Object state change records:
━━━━━━━━━━━━━━━━
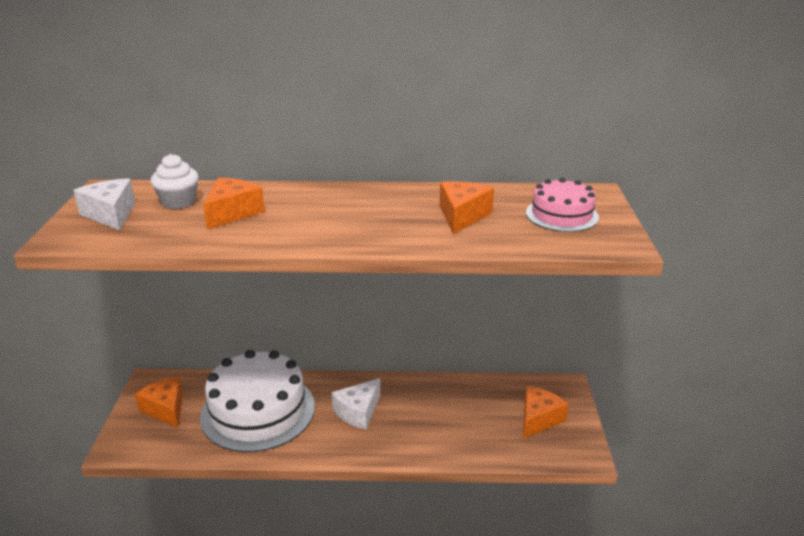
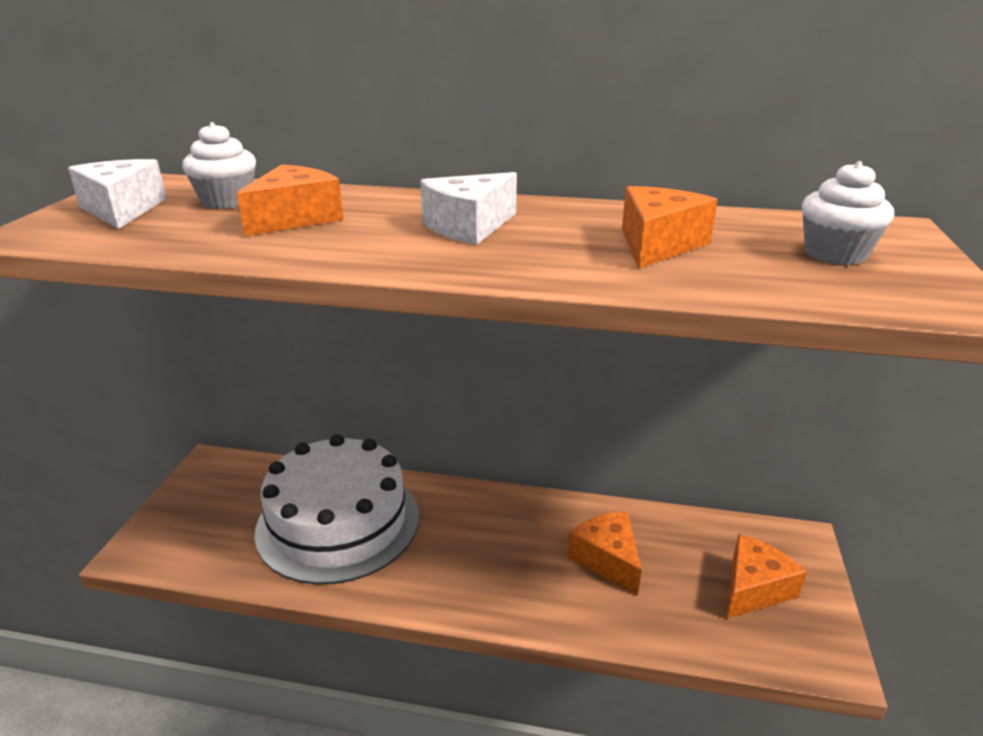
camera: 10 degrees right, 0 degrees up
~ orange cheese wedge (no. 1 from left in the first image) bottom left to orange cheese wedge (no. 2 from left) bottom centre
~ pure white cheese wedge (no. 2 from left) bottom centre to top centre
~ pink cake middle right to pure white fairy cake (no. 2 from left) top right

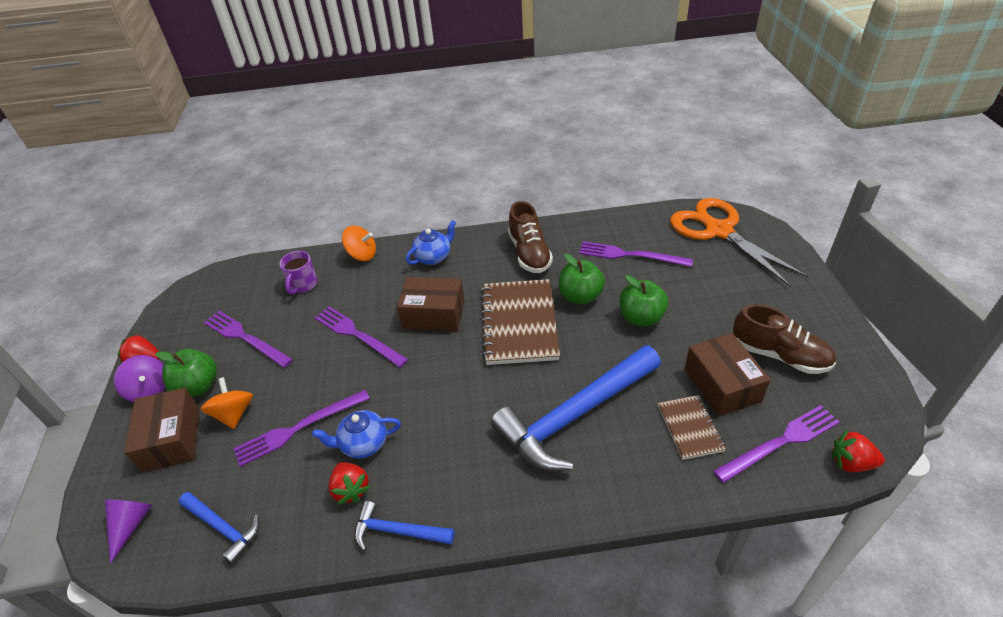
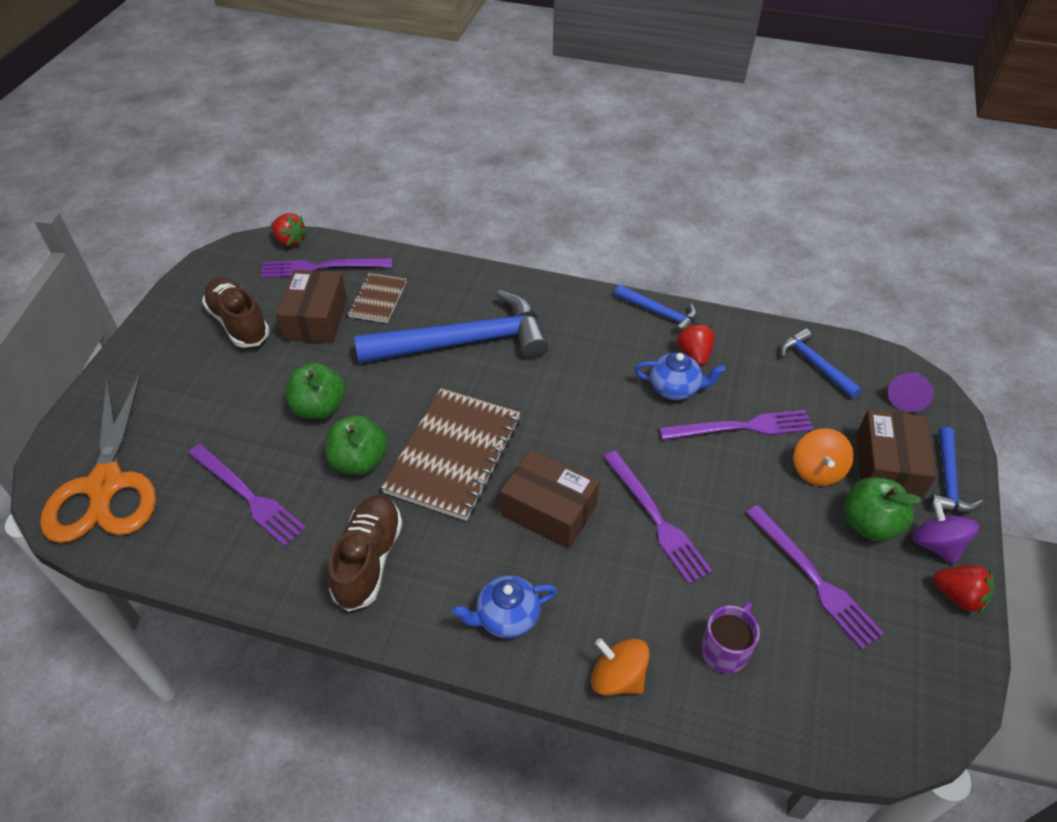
camera: 160 degrees left, 5 degrees up
+ cobalt carpenter's hammer (no. 4 from left) middle right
━━━━━━━━━━━━━━━━
## Work to complete
Retype the records above exactly, pictures omitted.

## Written response
camera: 10 degrees right, 0 degrees up
~ orange cheese wedge (no. 1 from left in the first image) bottom left to orange cheese wedge (no. 2 from left) bottom centre
~ pure white cheese wedge (no. 2 from left) bottom centre to top centre
~ pink cake middle right to pure white fairy cake (no. 2 from left) top right

camera: 160 degrees left, 5 degrees up
+ cobalt carpenter's hammer (no. 4 from left) middle right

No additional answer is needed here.